Collected data
#####
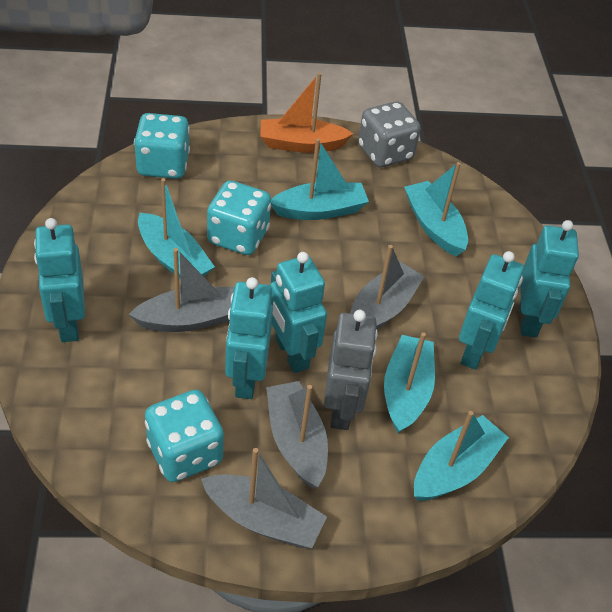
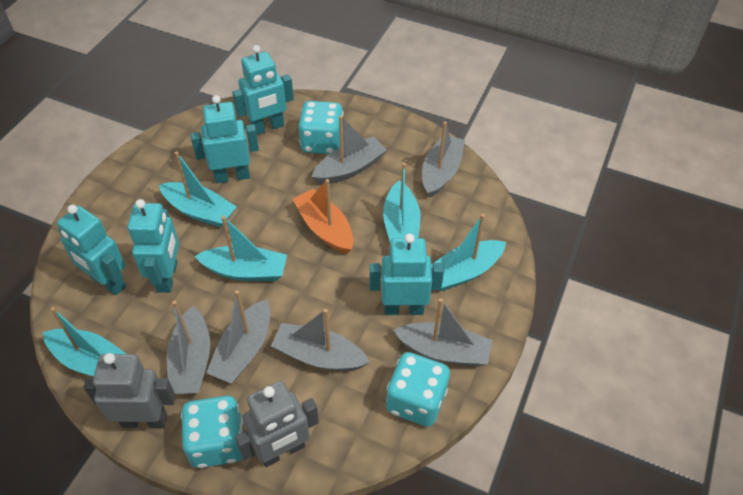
grey boat: [128,248,234,332] [201,448,327,548] [266,381,328,489] [350,245,425,329] = 4 -> [167,301,210,394] [206,290,270,384] [271,309,370,371] [312,115,387,184] [393,298,492,367] [422,121,465,198] = 6
grey dice: [358,101,421,167] = 1 -> none = 0
grey robot: [324,310,378,430] = 1 -> [84,353,176,428] [235,381,319,467] = 2

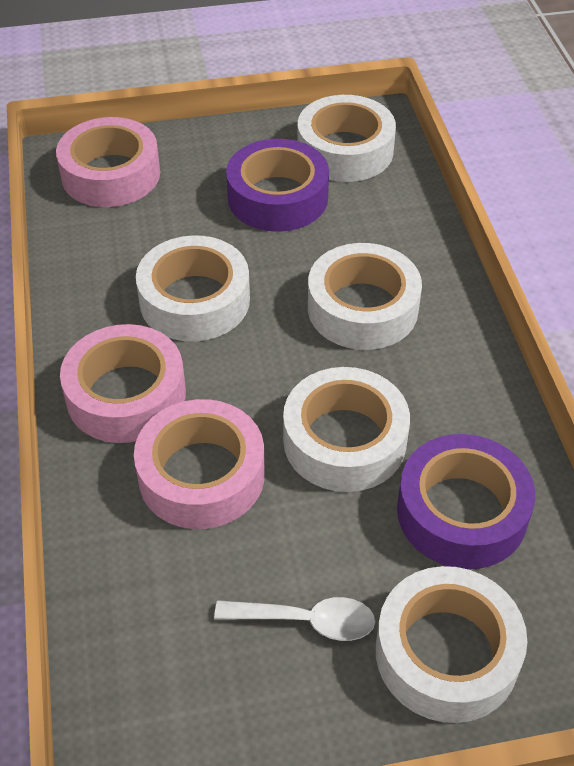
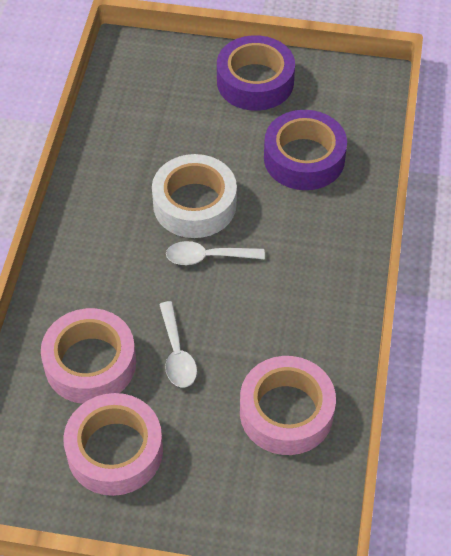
white spoon: [214,597,375,641] = 1 -> [159,301,197,387] [166,241,265,265] = 2
white tape: [136,235,250,341] [283,367,410,492] [297,95,396,182] [308,243,422,350] [376,566,527,723] = 5 -> [152,154,237,238] = 1

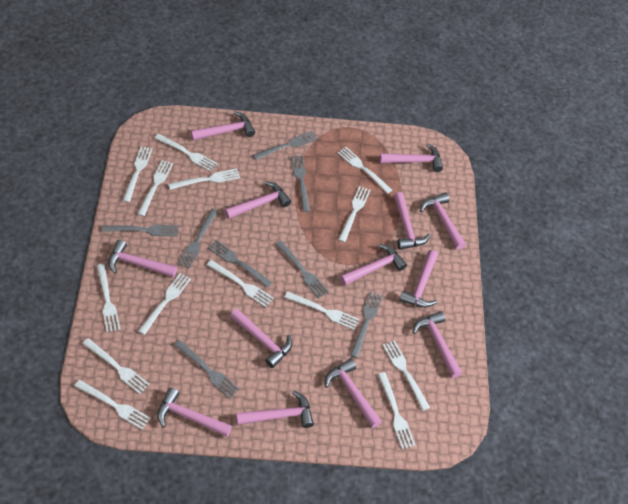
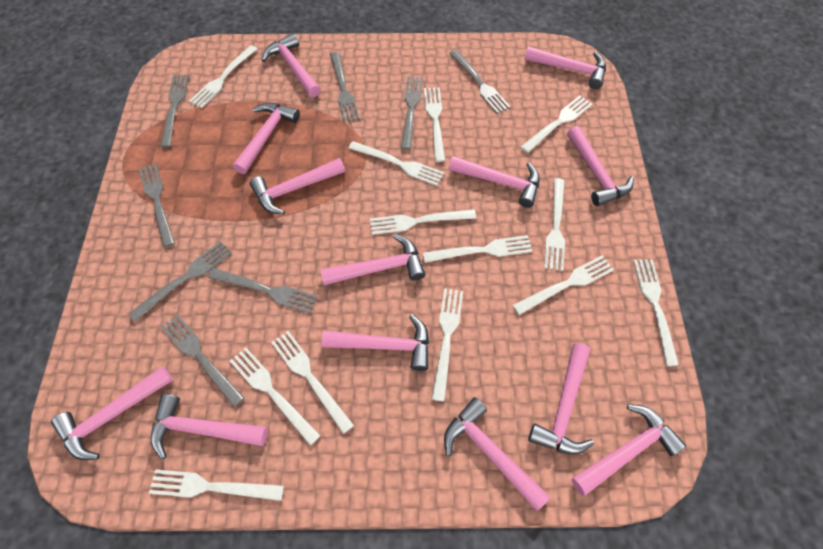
white fork: [74,380,151,429] [83,338,150,394] [97,264,121,332] [122,146,153,202] [137,160,173,216] [138,273,191,335] [155,134,217,172] [168,168,240,190] [207,260,274,307] [284,292,359,330] [337,147,392,194] [338,186,371,242] [378,372,415,449] [383,340,430,411] = 14 -> [149,469,284,501] [189,45,257,108] [230,347,320,445] [271,331,354,434] [348,141,444,186] [370,209,476,235] [423,235,532,263] [424,87,445,162] [432,288,463,402] [513,255,614,315] [521,96,592,153] [544,178,565,271] [633,259,679,366] = 13

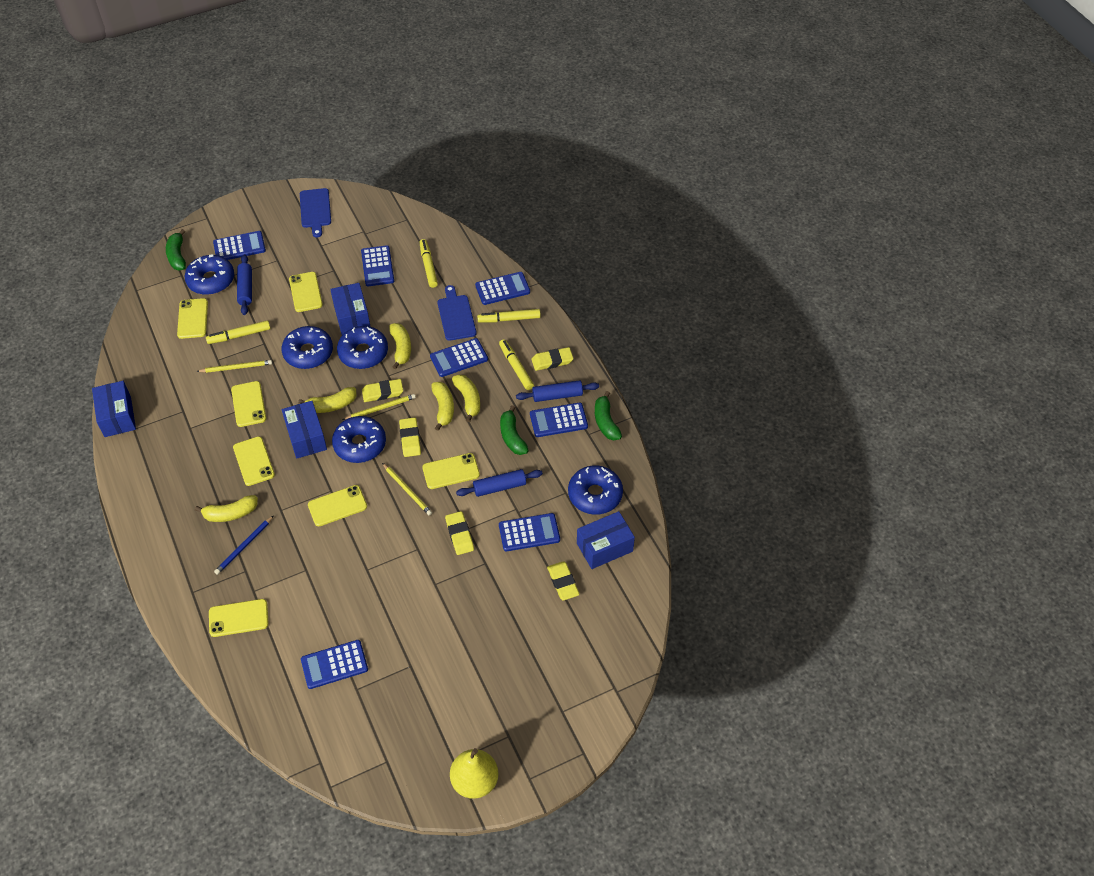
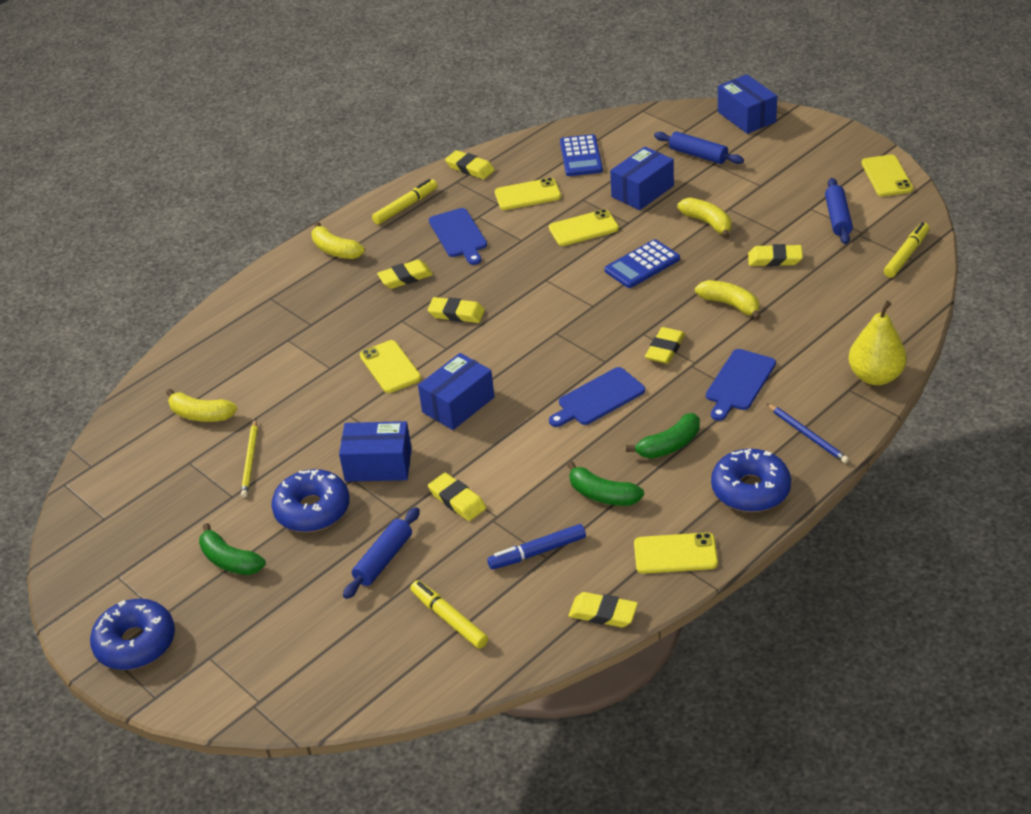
blue calculator: [213,231,266,260] [301,640,368,689] [361,245,394,286] [430,338,488,377] [475,272,530,305] [499,513,560,551] [530,402,588,437] = 7 -> [560,134,603,176] [605,239,680,288] = 2
blue cutting board: [300,188,331,237] [437,285,477,341] = 2 -> [429,208,487,265] [549,367,645,427] [706,349,776,421] = 3
blue donut: [185,254,234,295] [282,326,333,369] [332,416,386,463] [337,326,388,369] [568,465,623,515] = 5 -> [90,599,175,670] [271,469,350,532] [711,449,791,512] = 3
blue marker: none = 0 -> [487,524,586,570] = 1
yellow banana: [195,495,258,522] [298,387,357,413] [389,323,411,369] [431,382,454,431] [452,374,480,422] = 5 -> [166,389,237,422] [311,222,365,259] [677,198,731,239] [695,280,761,320] = 4
yellow eraser: [362,379,403,402] [399,417,421,457] [445,511,474,555] [531,347,573,371] [547,561,580,600] = 5 -> [377,260,433,289] [427,297,485,323] [428,473,486,521] [445,150,495,179] [569,592,638,627] [645,327,685,364] [748,244,803,266] = 7
yellow marker: [206,320,270,344] [420,239,438,288] [477,309,541,323] [499,339,534,390] = 4 -> [372,179,437,225] [410,580,488,649] [884,222,929,278] = 3
yellow pencil: [196,360,272,373] [343,394,416,420] [382,463,432,515] = 3 -> [241,419,258,498] = 1
yellow phone: [177,298,208,339] [209,599,269,637] [231,381,266,427] [233,436,275,486] [289,272,323,312] [308,485,367,526] [422,453,480,489] = 7 -> [360,340,421,393] [495,178,561,210] [549,209,619,246] [634,532,718,574] [861,155,913,196] = 5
#####
§ **The problem**:
Please copy the data above exactly, omitting the pictures.

§ **Exercise response**:
grey boat: [128,248,234,332] [201,448,327,548] [266,381,328,489] [350,245,425,329] = 4 -> [167,301,210,394] [206,290,270,384] [271,309,370,371] [312,115,387,184] [393,298,492,367] [422,121,465,198] = 6
grey dice: [358,101,421,167] = 1 -> none = 0
grey robot: [324,310,378,430] = 1 -> [84,353,176,428] [235,381,319,467] = 2

white spoon: [214,597,375,641] = 1 -> [159,301,197,387] [166,241,265,265] = 2
white tape: [136,235,250,341] [283,367,410,492] [297,95,396,182] [308,243,422,350] [376,566,527,723] = 5 -> [152,154,237,238] = 1

white fork: [74,380,151,429] [83,338,150,394] [97,264,121,332] [122,146,153,202] [137,160,173,216] [138,273,191,335] [155,134,217,172] [168,168,240,190] [207,260,274,307] [284,292,359,330] [337,147,392,194] [338,186,371,242] [378,372,415,449] [383,340,430,411] = 14 -> [149,469,284,501] [189,45,257,108] [230,347,320,445] [271,331,354,434] [348,141,444,186] [370,209,476,235] [423,235,532,263] [424,87,445,162] [432,288,463,402] [513,255,614,315] [521,96,592,153] [544,178,565,271] [633,259,679,366] = 13

blue calculator: [213,231,266,260] [301,640,368,689] [361,245,394,286] [430,338,488,377] [475,272,530,305] [499,513,560,551] [530,402,588,437] = 7 -> [560,134,603,176] [605,239,680,288] = 2
blue cutting board: [300,188,331,237] [437,285,477,341] = 2 -> [429,208,487,265] [549,367,645,427] [706,349,776,421] = 3
blue donut: [185,254,234,295] [282,326,333,369] [332,416,386,463] [337,326,388,369] [568,465,623,515] = 5 -> [90,599,175,670] [271,469,350,532] [711,449,791,512] = 3
blue marker: none = 0 -> [487,524,586,570] = 1
yellow banana: [195,495,258,522] [298,387,357,413] [389,323,411,369] [431,382,454,431] [452,374,480,422] = 5 -> [166,389,237,422] [311,222,365,259] [677,198,731,239] [695,280,761,320] = 4
yellow eraser: [362,379,403,402] [399,417,421,457] [445,511,474,555] [531,347,573,371] [547,561,580,600] = 5 -> [377,260,433,289] [427,297,485,323] [428,473,486,521] [445,150,495,179] [569,592,638,627] [645,327,685,364] [748,244,803,266] = 7
yellow marker: [206,320,270,344] [420,239,438,288] [477,309,541,323] [499,339,534,390] = 4 -> [372,179,437,225] [410,580,488,649] [884,222,929,278] = 3
yellow pencil: [196,360,272,373] [343,394,416,420] [382,463,432,515] = 3 -> [241,419,258,498] = 1
yellow phone: [177,298,208,339] [209,599,269,637] [231,381,266,427] [233,436,275,486] [289,272,323,312] [308,485,367,526] [422,453,480,489] = 7 -> [360,340,421,393] [495,178,561,210] [549,209,619,246] [634,532,718,574] [861,155,913,196] = 5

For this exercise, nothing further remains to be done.